*** Provided information ***

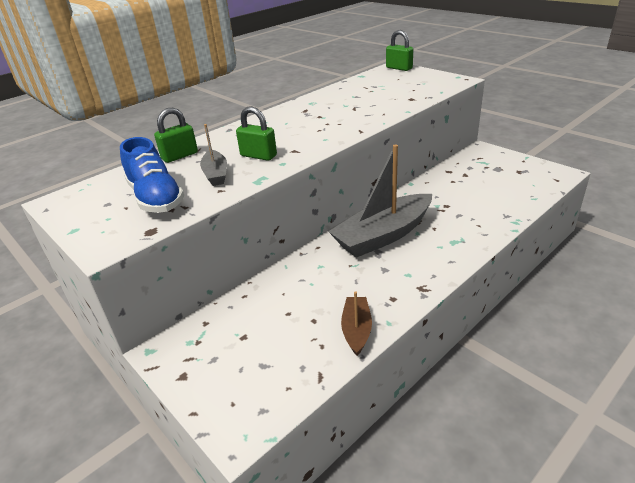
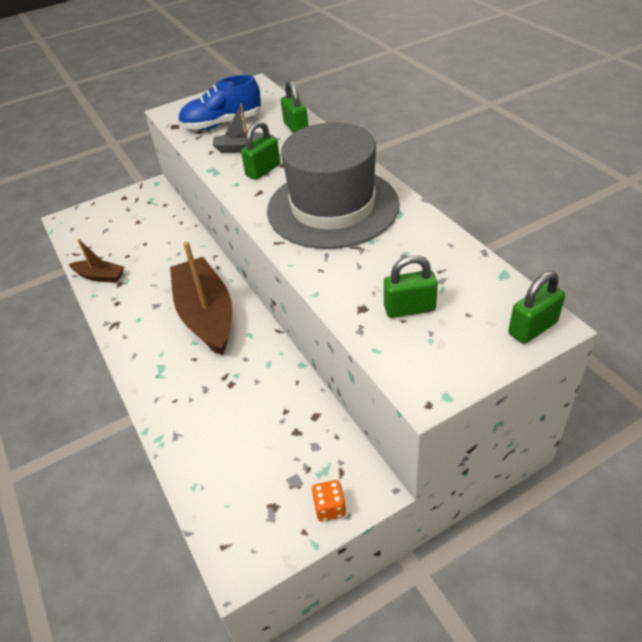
camera: 105 degrees right, 10 degrees up
(310, 121) = (332, 207): none -> grey hat
(383, 235) = (206, 315): grey boat -> brown boat
(403, 89) = (409, 308): none -> green padlock
(503, 157) = (330, 508): none -> orange dice

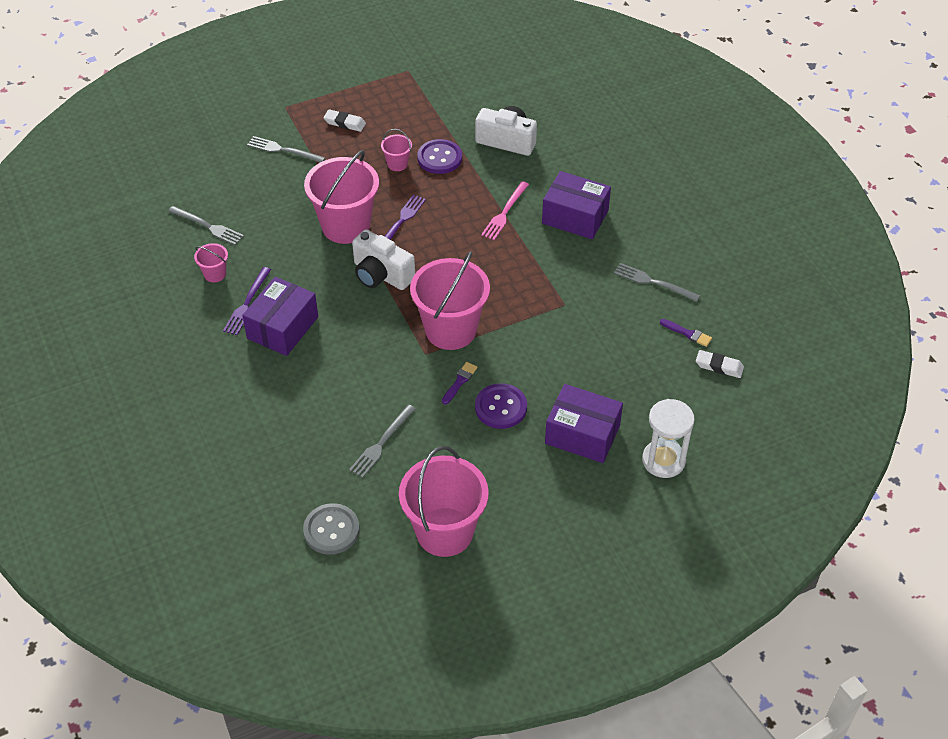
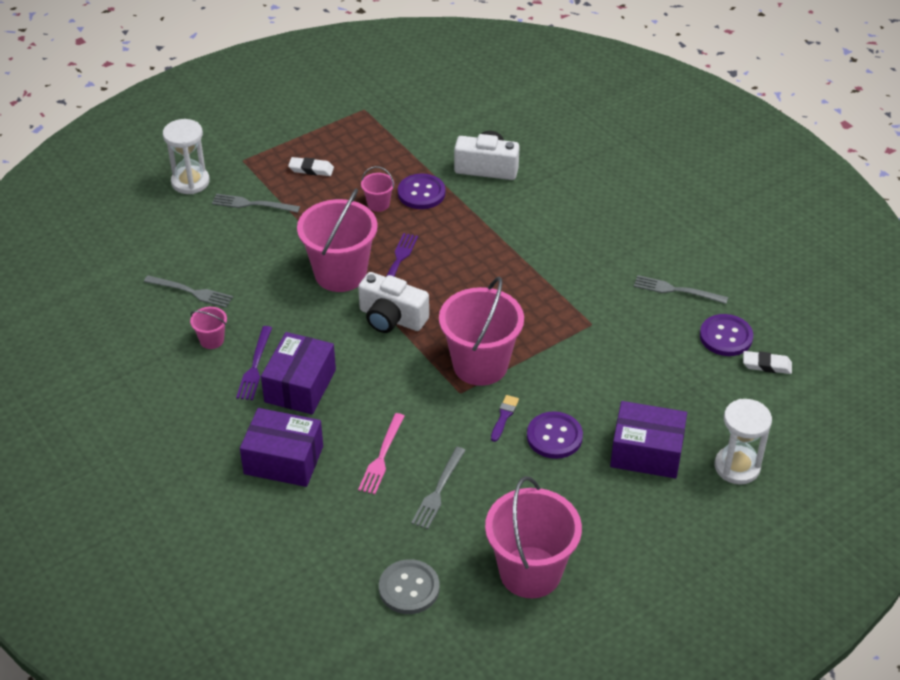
camera: 10 degrees left, 5 degrees down
(233, 122) = (190, 182): none -> white hourglass
(504, 213) = (504, 240): pink fork -> pink fork (382, 456)
(575, 217) = (578, 235): purple box -> purple box (283, 460)
(687, 333) = (726, 337): purple brush -> purple button

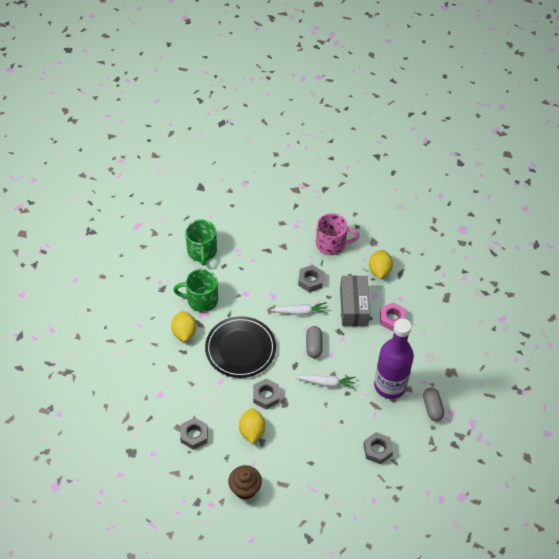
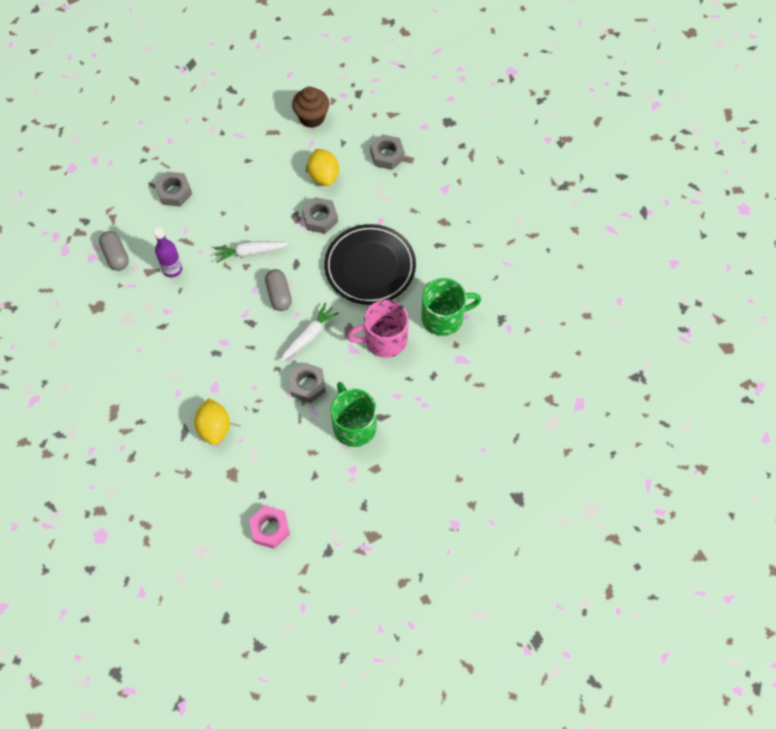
camera: 165 degrees right, 10 degrees up
(184, 332) = (447, 269): yellow lemon -> none
(202, 251) = (471, 388): green mug -> green mug (354, 425)
(300, 312) = (309, 336): white carrot -> white carrot turned 150 degrees clockwise
(331, 244) = (292, 452): pink mug -> pink mug (384, 339)
(354, 307) = (239, 362): grey box -> none
(390, 386) = (172, 269): purple bottle -> purple bottle, size x0.49
(392, 319) = (184, 359): pink nut -> pink nut (270, 529)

*** End of Provided information ***

## Directions for this task:
Your answer should be the lines above from the one that contains "(575, 217) = (578, 235): purple" through the last, set down exactly, with the pictures removed.

## Result below:
(575, 217) = (578, 235): purple box -> purple box (283, 460)
(687, 333) = (726, 337): purple brush -> purple button

camera: 165 degrees right, 10 degrees up
(184, 332) = (447, 269): yellow lemon -> none
(202, 251) = (471, 388): green mug -> green mug (354, 425)
(300, 312) = (309, 336): white carrot -> white carrot turned 150 degrees clockwise
(331, 244) = (292, 452): pink mug -> pink mug (384, 339)
(354, 307) = (239, 362): grey box -> none
(390, 386) = (172, 269): purple bottle -> purple bottle, size x0.49
(392, 319) = (184, 359): pink nut -> pink nut (270, 529)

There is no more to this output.